• _The problem_: Repeat, word for word and with nothing added, each line from the one containing "nothing => fubipex (white) (511 577)" to the final line of the data, keeping both ends. Pictures are not part of the copy.

• _Raw data_:
▼
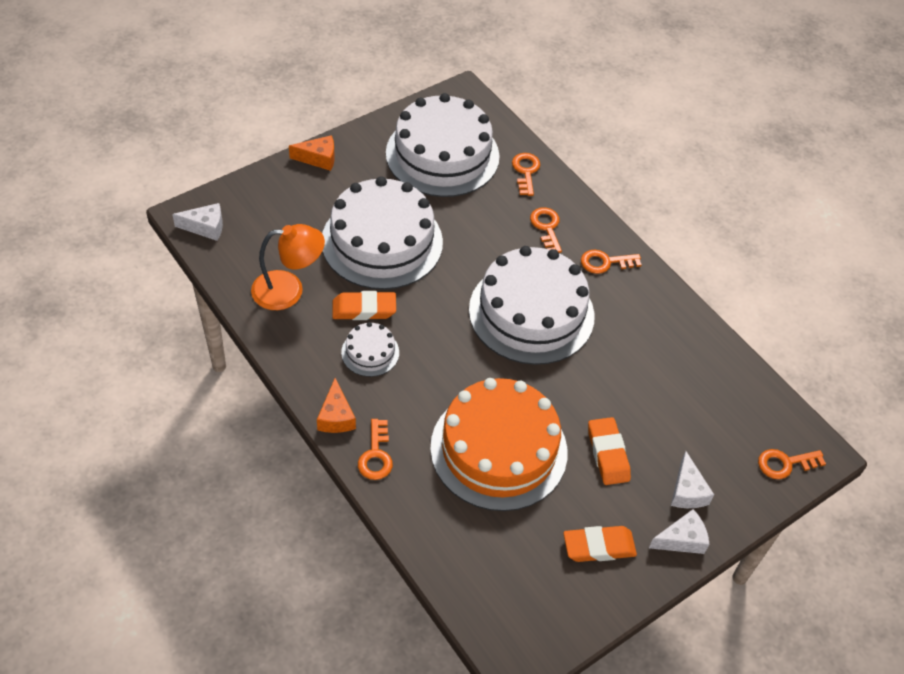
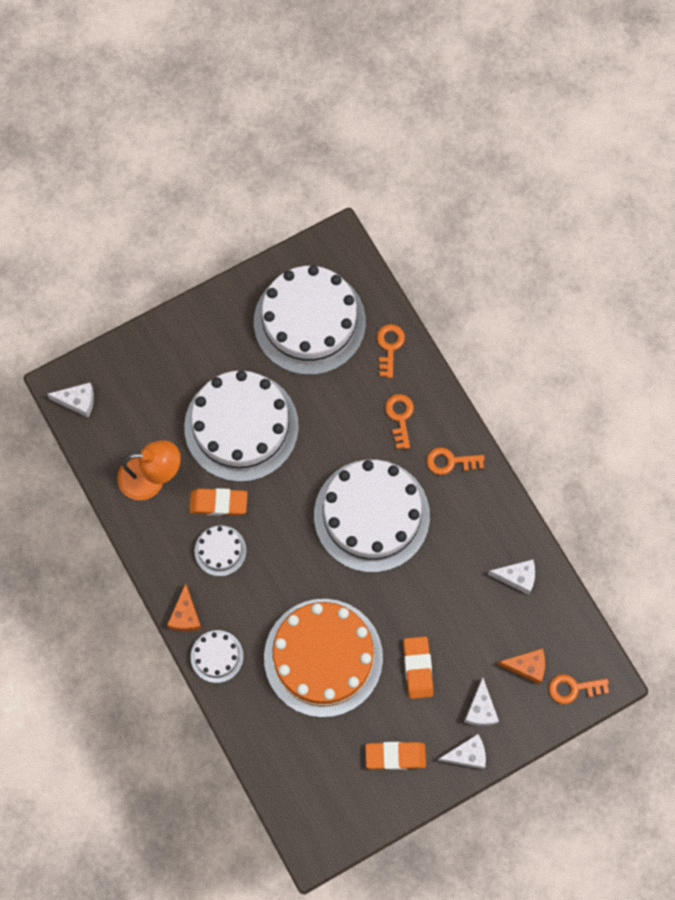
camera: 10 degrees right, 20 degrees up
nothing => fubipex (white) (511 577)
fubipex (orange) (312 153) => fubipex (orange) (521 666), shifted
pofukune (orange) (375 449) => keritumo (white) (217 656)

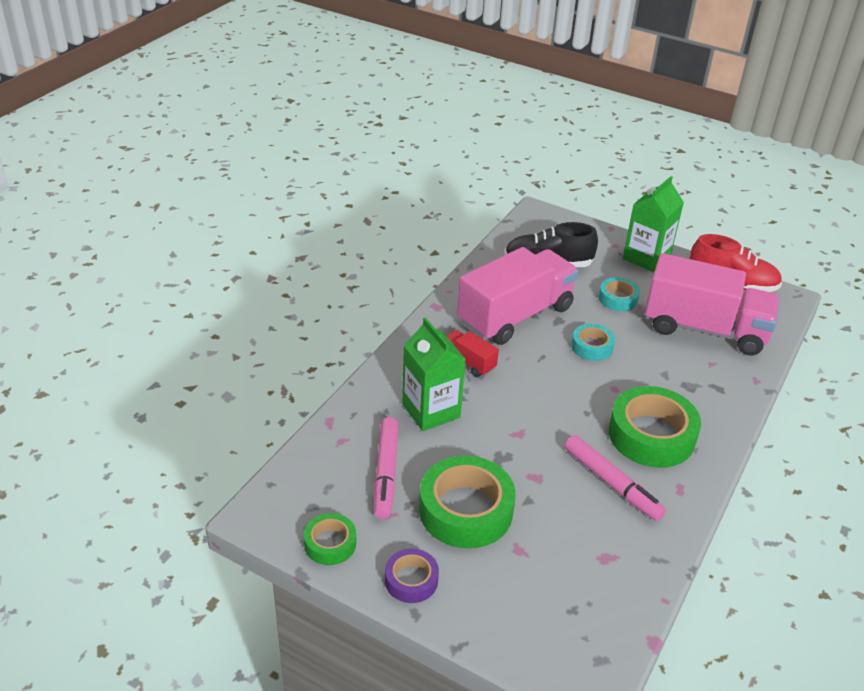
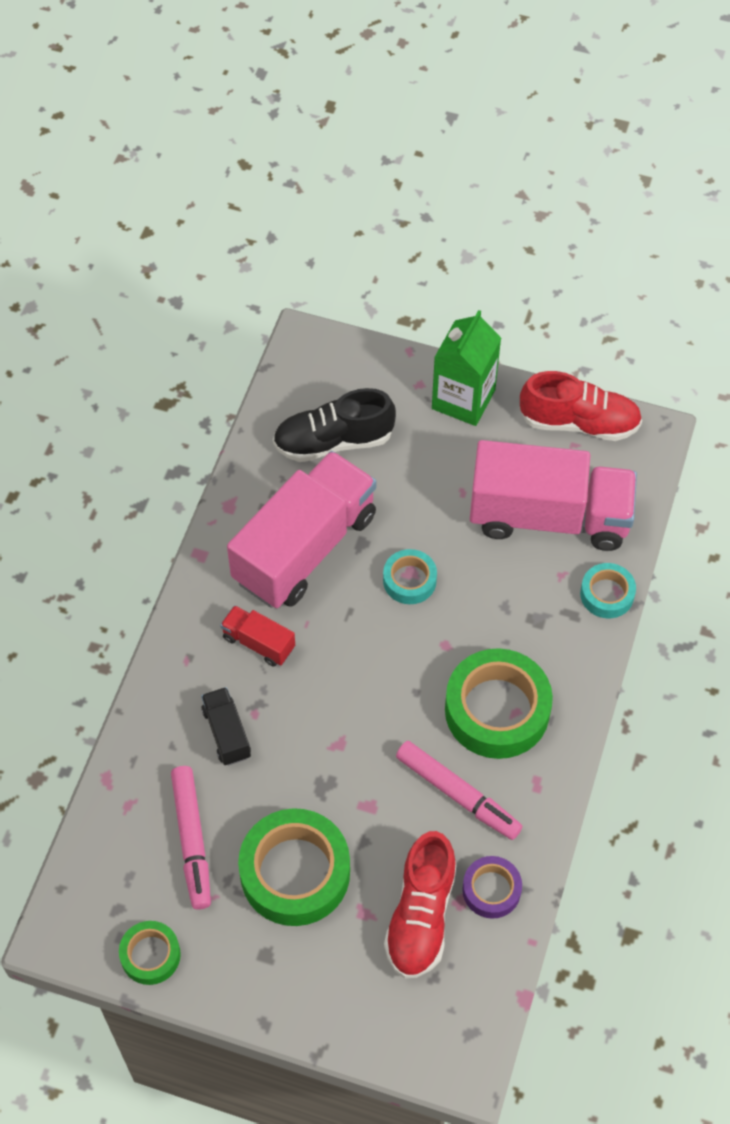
camera: 10 degrees left, 20 degrees up
nothing => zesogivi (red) (420 905)
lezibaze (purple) (412 576) => lezibaze (purple) (492 887), shifted
lezibaze (turquoise) (619 294) => lezibaze (turquoise) (608 590), shifted
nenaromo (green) (433 374) => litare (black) (226 726)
▲
• _Written response_:
nothing => fubipex (white) (511 577)
fubipex (orange) (312 153) => fubipex (orange) (521 666), shifted
pofukune (orange) (375 449) => keritumo (white) (217 656)

camera: 10 degrees left, 20 degrees up
nothing => zesogivi (red) (420 905)
lezibaze (purple) (412 576) => lezibaze (purple) (492 887), shifted
lezibaze (turquoise) (619 294) => lezibaze (turquoise) (608 590), shifted
nenaromo (green) (433 374) => litare (black) (226 726)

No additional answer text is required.